• [WHAT IS BEING ASKED]:
I need the lines below from the one with "white line: (32, 26) -> (35, 37), turned -42" down to the one with "black arrow: (116, 49)" reproduced exactly, both ends included, and nothing else.

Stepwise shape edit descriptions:

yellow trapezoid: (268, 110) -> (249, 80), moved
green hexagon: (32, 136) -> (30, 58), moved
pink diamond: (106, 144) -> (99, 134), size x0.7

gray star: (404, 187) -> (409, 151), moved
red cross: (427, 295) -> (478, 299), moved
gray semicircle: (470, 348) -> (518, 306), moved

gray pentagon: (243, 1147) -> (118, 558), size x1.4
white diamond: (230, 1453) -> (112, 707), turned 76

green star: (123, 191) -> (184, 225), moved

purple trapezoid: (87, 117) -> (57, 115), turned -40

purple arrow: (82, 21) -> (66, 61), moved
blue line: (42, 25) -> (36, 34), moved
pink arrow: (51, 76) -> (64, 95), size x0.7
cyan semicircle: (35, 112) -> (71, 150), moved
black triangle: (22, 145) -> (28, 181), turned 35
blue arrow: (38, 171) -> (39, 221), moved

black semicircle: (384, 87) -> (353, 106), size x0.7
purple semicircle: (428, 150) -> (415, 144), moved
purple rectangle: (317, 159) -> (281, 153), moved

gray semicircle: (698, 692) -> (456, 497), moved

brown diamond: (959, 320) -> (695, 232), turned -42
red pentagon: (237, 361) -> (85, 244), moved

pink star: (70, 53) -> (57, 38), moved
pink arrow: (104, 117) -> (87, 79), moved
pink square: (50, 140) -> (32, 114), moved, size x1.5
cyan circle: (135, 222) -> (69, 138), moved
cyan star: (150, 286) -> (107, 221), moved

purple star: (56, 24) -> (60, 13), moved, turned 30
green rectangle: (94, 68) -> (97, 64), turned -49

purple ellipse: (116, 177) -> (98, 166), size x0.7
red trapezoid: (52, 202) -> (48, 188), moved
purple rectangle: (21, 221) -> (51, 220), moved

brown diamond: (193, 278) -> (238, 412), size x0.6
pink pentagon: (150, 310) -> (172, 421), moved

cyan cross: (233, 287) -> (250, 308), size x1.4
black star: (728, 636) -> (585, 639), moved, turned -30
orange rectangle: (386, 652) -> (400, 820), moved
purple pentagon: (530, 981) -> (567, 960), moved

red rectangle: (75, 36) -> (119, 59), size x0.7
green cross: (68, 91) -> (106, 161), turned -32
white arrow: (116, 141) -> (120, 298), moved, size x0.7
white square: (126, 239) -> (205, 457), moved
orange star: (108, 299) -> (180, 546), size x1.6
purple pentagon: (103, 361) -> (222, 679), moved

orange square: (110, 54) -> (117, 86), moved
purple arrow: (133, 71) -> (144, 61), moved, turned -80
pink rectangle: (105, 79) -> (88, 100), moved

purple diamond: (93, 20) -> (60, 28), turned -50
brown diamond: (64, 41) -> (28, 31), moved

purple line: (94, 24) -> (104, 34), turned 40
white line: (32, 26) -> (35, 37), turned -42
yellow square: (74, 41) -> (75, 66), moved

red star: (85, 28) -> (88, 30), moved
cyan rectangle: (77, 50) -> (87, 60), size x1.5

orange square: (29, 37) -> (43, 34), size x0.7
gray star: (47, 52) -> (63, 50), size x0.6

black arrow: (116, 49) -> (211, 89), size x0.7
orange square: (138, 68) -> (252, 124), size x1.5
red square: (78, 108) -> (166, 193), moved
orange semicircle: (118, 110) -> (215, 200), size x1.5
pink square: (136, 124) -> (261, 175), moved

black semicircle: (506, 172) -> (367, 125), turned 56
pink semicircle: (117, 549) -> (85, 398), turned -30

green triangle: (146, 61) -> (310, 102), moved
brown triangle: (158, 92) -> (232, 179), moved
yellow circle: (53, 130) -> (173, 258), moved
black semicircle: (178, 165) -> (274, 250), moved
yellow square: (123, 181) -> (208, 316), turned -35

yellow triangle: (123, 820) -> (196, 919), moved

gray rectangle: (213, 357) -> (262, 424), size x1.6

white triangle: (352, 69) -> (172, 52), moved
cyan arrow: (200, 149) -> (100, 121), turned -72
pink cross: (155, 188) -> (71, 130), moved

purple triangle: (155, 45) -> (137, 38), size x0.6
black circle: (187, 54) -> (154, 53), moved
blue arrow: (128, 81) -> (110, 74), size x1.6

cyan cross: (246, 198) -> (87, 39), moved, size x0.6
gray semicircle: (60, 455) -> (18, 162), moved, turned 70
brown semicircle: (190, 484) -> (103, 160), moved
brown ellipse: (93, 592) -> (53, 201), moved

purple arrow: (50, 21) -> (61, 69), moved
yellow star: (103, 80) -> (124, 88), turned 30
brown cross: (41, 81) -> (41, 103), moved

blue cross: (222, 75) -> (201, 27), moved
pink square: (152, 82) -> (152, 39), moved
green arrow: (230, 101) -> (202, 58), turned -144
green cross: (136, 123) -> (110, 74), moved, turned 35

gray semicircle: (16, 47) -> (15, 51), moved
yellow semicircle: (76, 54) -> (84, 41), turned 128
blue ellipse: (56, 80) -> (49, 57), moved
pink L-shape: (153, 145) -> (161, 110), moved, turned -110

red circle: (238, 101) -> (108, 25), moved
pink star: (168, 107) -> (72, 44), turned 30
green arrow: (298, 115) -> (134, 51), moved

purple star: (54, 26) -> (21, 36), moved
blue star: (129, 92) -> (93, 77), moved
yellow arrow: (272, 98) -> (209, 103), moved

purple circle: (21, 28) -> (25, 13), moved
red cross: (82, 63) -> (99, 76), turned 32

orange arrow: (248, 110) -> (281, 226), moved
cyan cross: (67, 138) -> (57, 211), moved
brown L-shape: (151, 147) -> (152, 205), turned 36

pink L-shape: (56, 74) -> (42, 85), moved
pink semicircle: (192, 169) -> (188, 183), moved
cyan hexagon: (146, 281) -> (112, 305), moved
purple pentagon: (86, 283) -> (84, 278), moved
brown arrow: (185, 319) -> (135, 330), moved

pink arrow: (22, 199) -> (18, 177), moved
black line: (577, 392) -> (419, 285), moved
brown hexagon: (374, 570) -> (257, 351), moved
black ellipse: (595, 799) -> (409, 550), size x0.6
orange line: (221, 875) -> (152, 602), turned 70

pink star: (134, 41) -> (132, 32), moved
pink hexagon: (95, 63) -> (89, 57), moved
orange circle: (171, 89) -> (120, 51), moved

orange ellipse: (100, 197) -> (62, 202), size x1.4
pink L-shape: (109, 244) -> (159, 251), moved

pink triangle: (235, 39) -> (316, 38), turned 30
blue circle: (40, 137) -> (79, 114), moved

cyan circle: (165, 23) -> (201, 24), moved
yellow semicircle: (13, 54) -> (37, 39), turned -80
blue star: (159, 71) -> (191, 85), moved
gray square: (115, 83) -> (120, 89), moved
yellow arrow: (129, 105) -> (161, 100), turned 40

• [REPLY]:
white line: (32, 26) -> (35, 37), turned -42
yellow square: (74, 41) -> (75, 66), moved

red star: (85, 28) -> (88, 30), moved
cyan rectangle: (77, 50) -> (87, 60), size x1.5

orange square: (29, 37) -> (43, 34), size x0.7
gray star: (47, 52) -> (63, 50), size x0.6

black arrow: (116, 49) -> (211, 89), size x0.7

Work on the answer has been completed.